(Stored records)
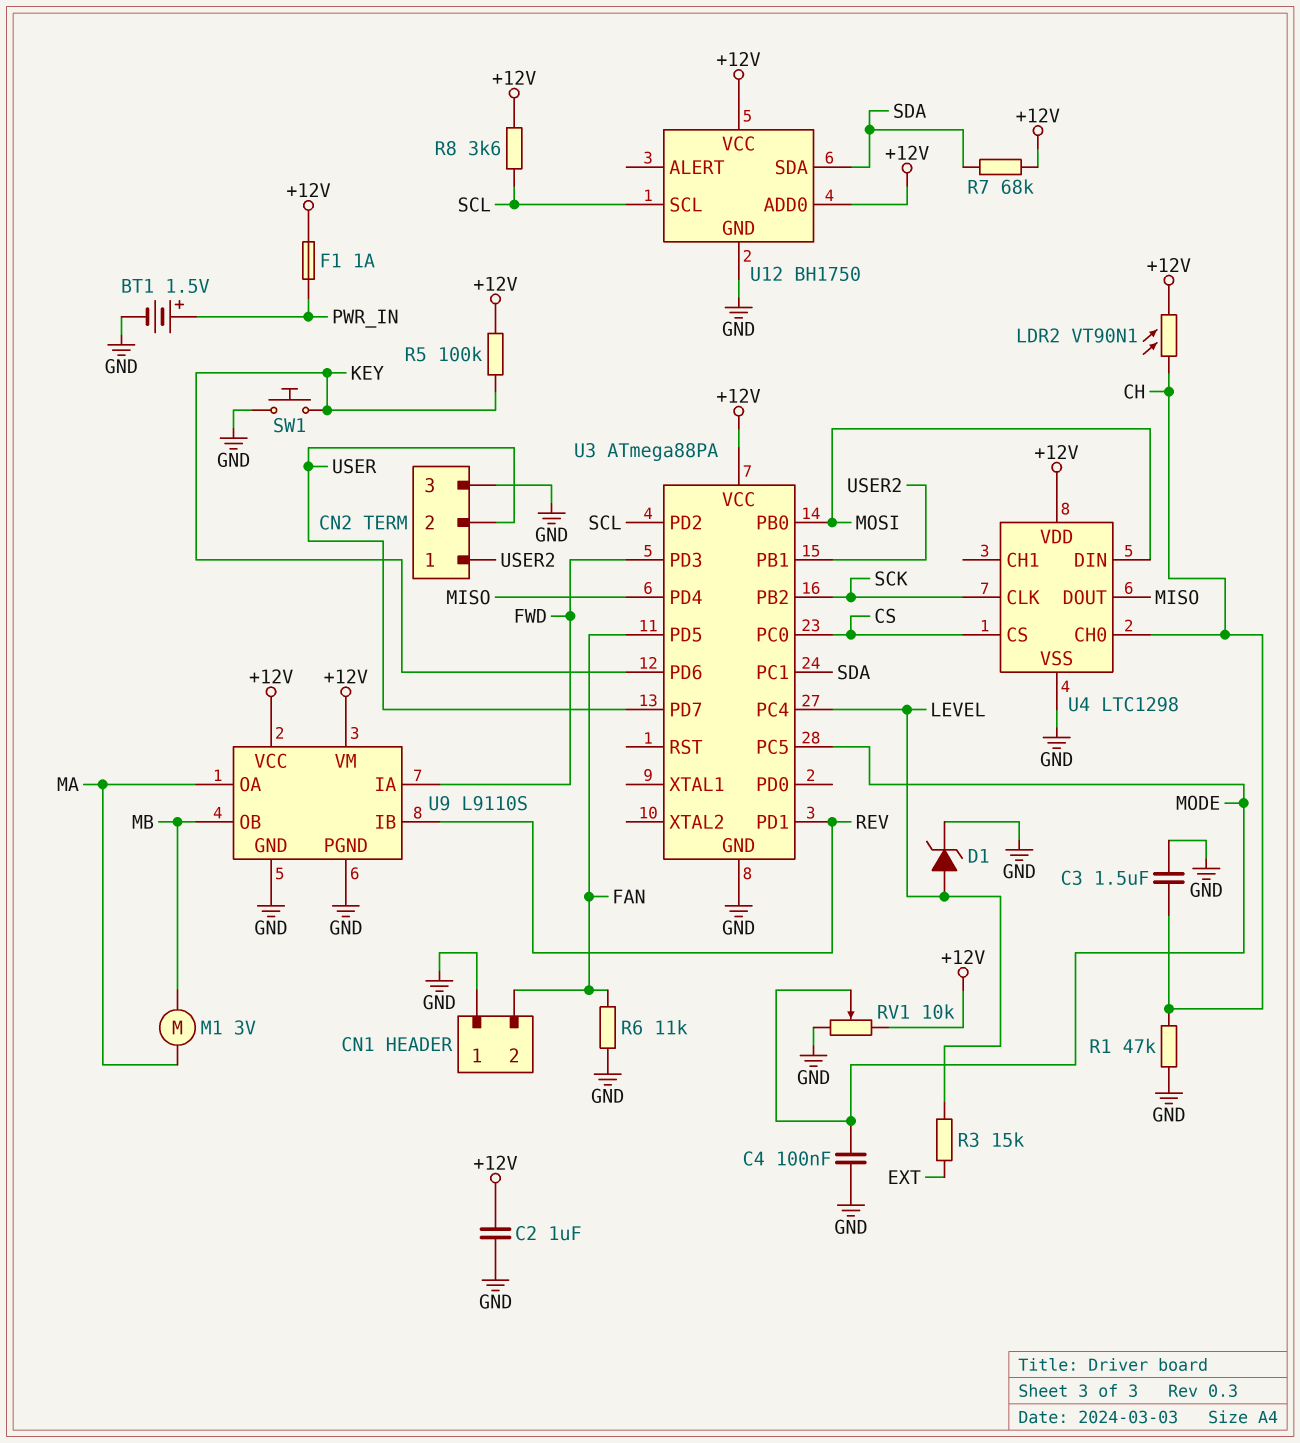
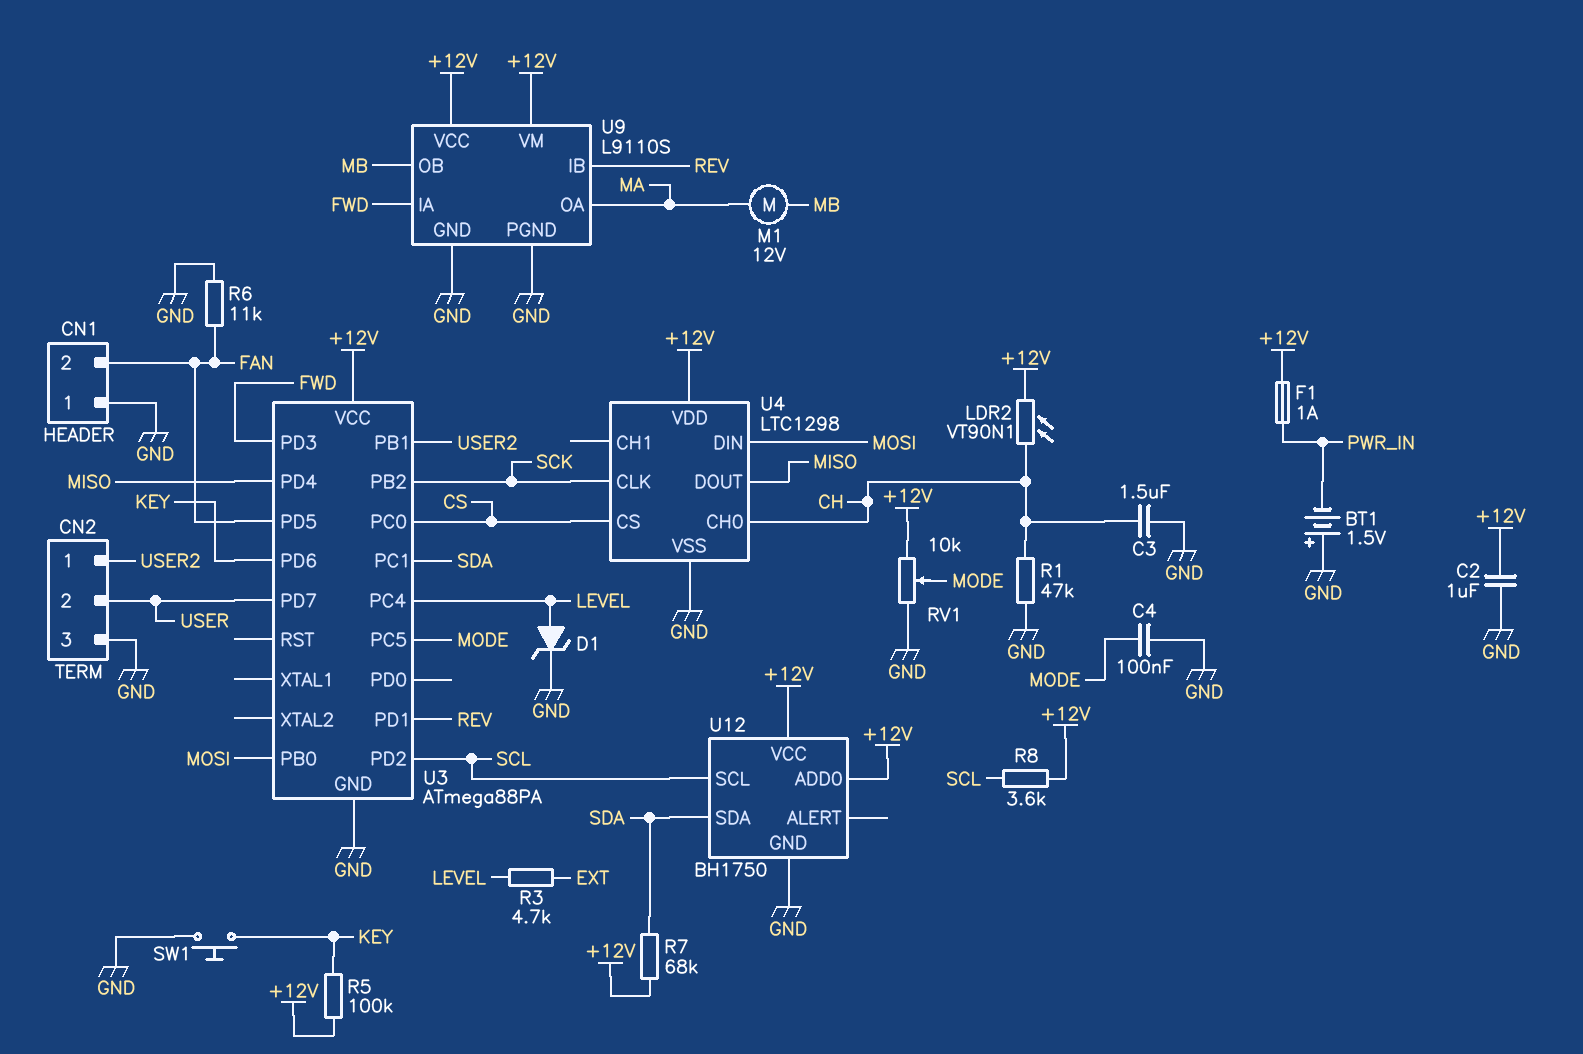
BT1: 1.5V (plus PWR_IN, minus GND) -> 1.5V (plus GND, minus PWR_IN)
M1: motor 3V (MA, MB) -> motor 12V (MA, MB)
R3: 15k (EXT, LEVEL) -> 4.7k (EXT, LEVEL)

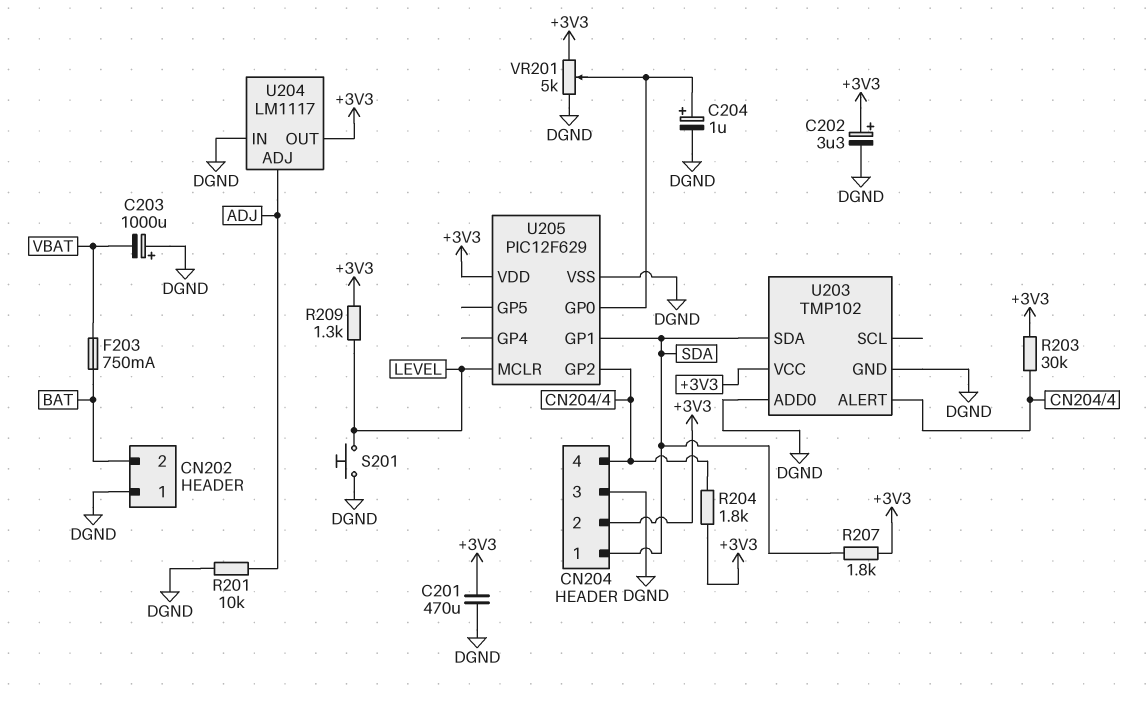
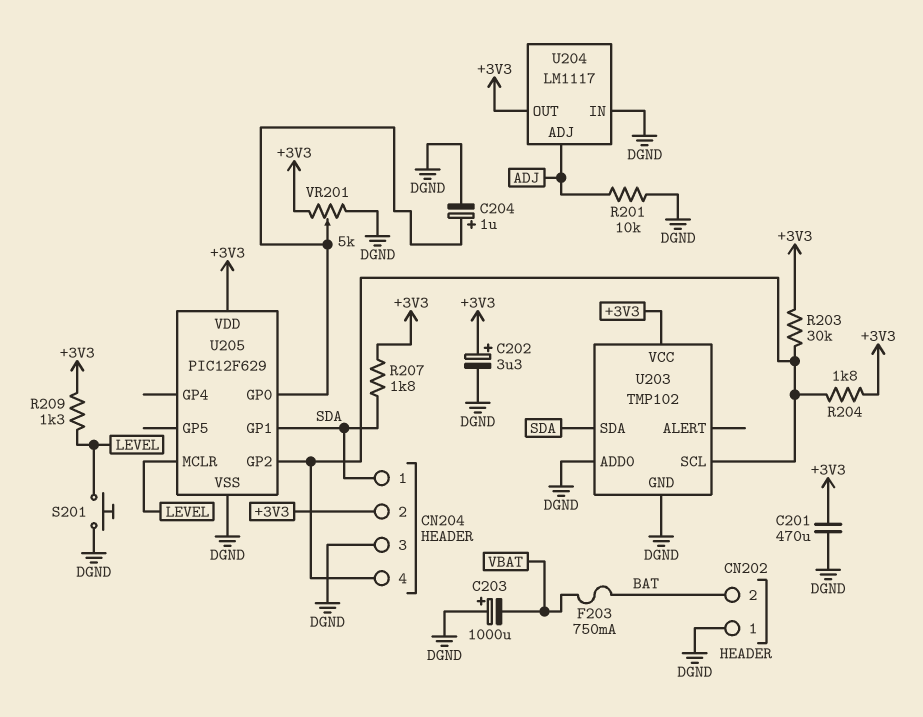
U203 pin ALERT: CN204/4 -> none
U203 pin SCL: none -> CN204/4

**What you have to do**
Reproduce each entry precisely; the pictures stay out.

**Solution for this task**
BT1: 1.5V (plus PWR_IN, minus GND) -> 1.5V (plus GND, minus PWR_IN)
M1: motor 3V (MA, MB) -> motor 12V (MA, MB)
R3: 15k (EXT, LEVEL) -> 4.7k (EXT, LEVEL)

U203 pin ALERT: CN204/4 -> none
U203 pin SCL: none -> CN204/4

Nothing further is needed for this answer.